> [Exercise]:
Verbatim copy without pictures. Please print every entry as it stands.

(Saved data entries)
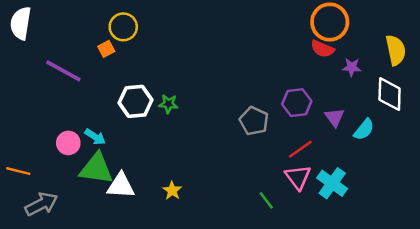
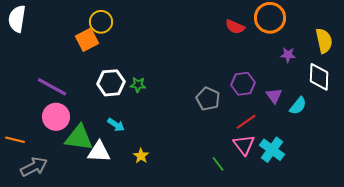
orange square: (106, 49) -> (87, 40), size x1.6
red semicircle: (322, 49) -> (235, 27), moved
purple line: (63, 71) -> (52, 87), moved
cyan arrow: (95, 137) -> (116, 125), moved
pink circle: (68, 143) -> (56, 117), size x1.4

> [Result of the exercise]:
orange square: (106, 49) -> (87, 40), size x1.6
red semicircle: (322, 49) -> (235, 27), moved
purple line: (63, 71) -> (52, 87), moved
cyan arrow: (95, 137) -> (116, 125), moved
pink circle: (68, 143) -> (56, 117), size x1.4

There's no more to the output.